#### EXERCISE DATA
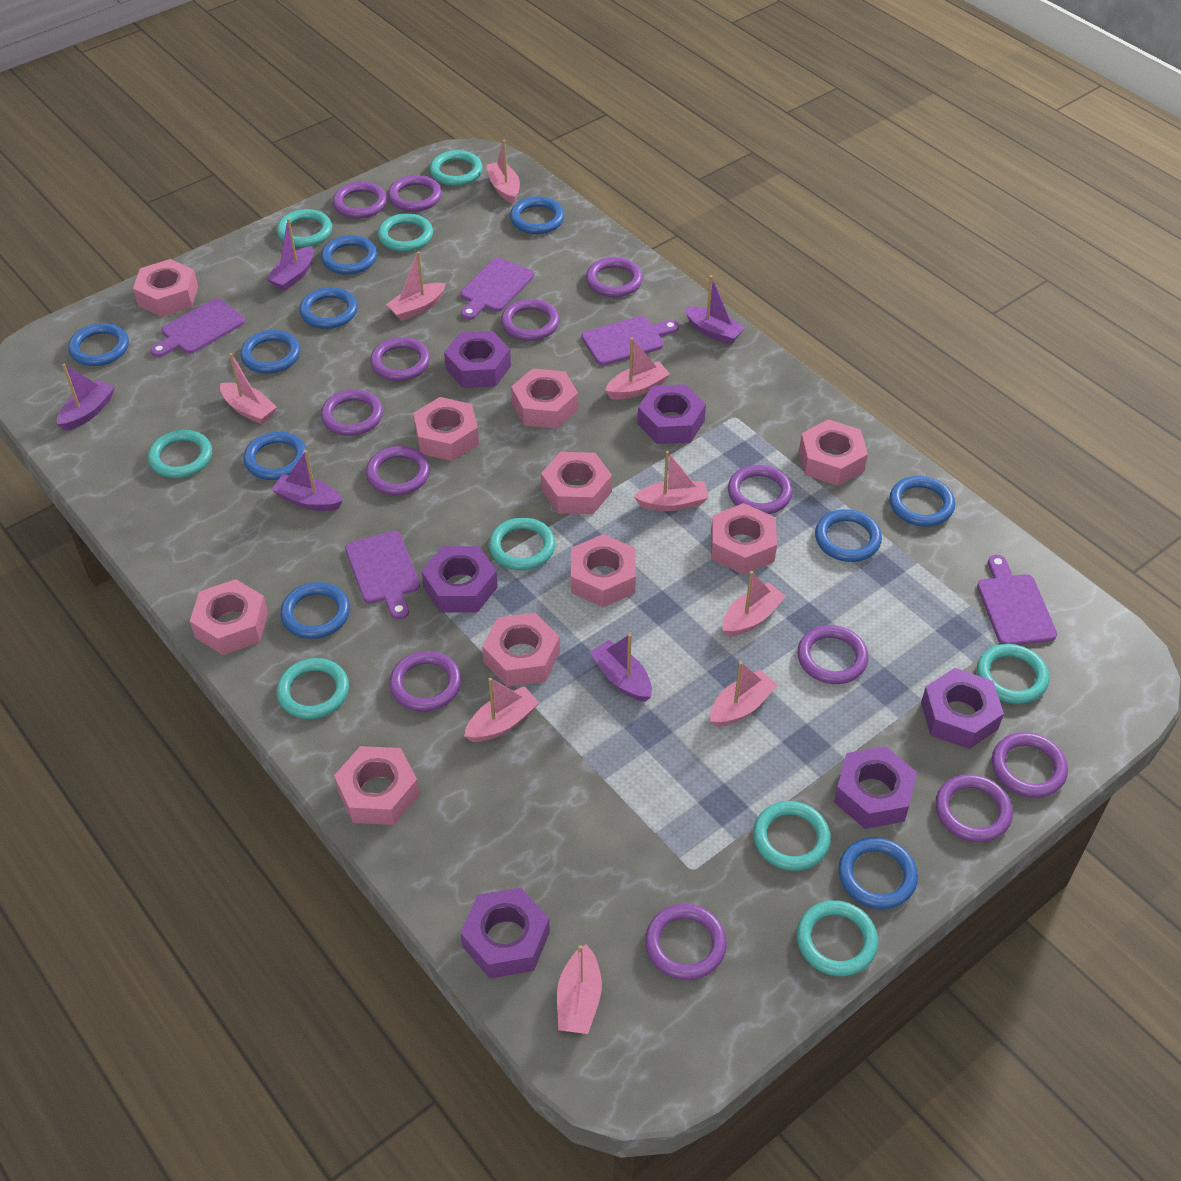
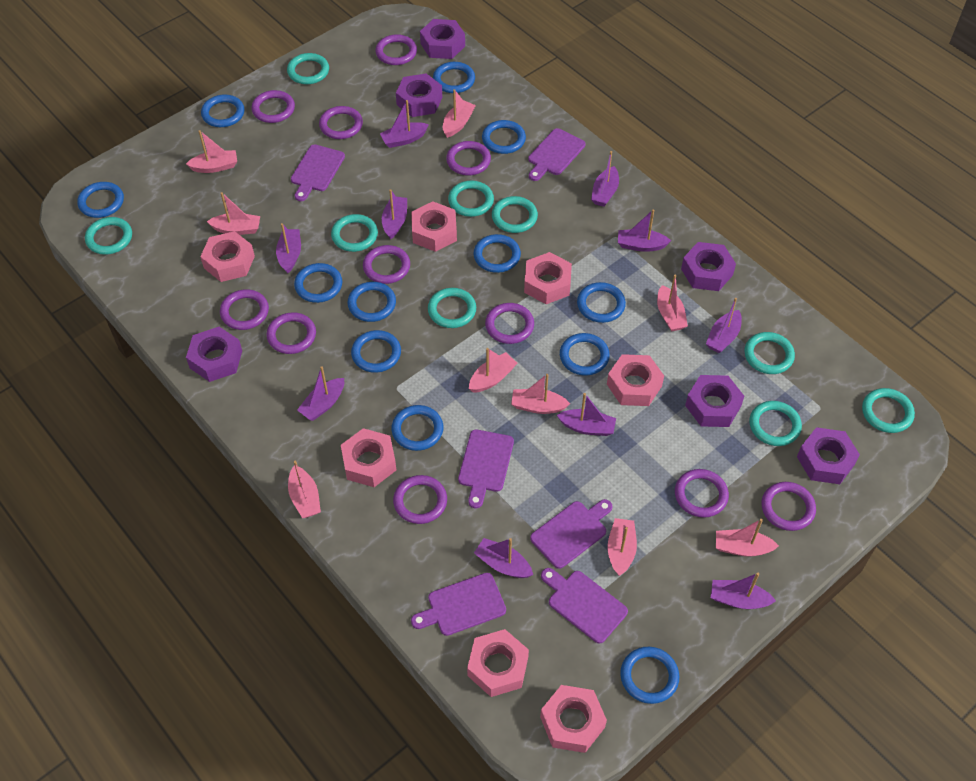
blue ring: 10 -> 12
pink nut: 10 -> 7
purple boat: 5 -> 10
purple cutting board: 5 -> 6
purple ring: 13 -> 11

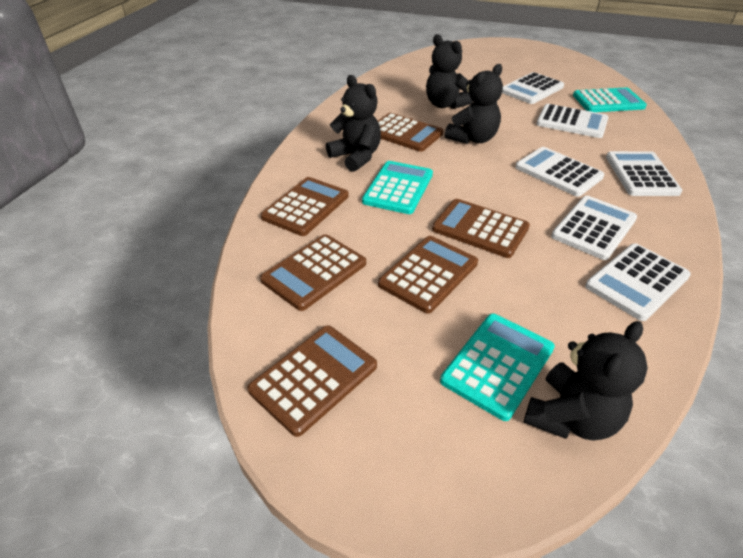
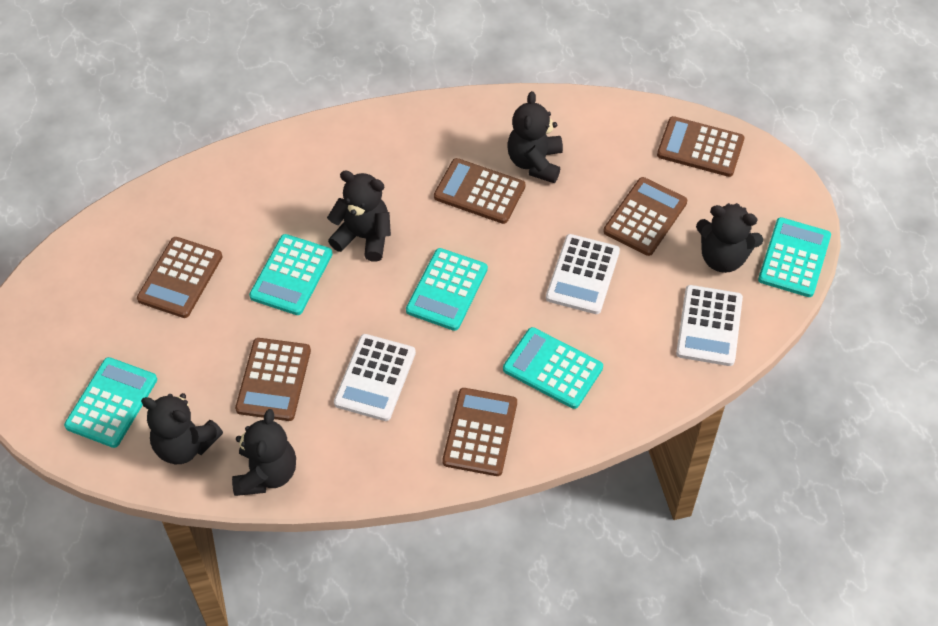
black teddy bear: 4 -> 5
turquoise calculator: 3 -> 5
white calculator: 6 -> 3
########
● **GOAL OF THE EXERCISE**:
Your task is to retype the listing exactly, without its pictures.

● **ANSWER BOX**:
blue ring: 10 -> 12
pink nut: 10 -> 7
purple boat: 5 -> 10
purple cutting board: 5 -> 6
purple ring: 13 -> 11

black teddy bear: 4 -> 5
turquoise calculator: 3 -> 5
white calculator: 6 -> 3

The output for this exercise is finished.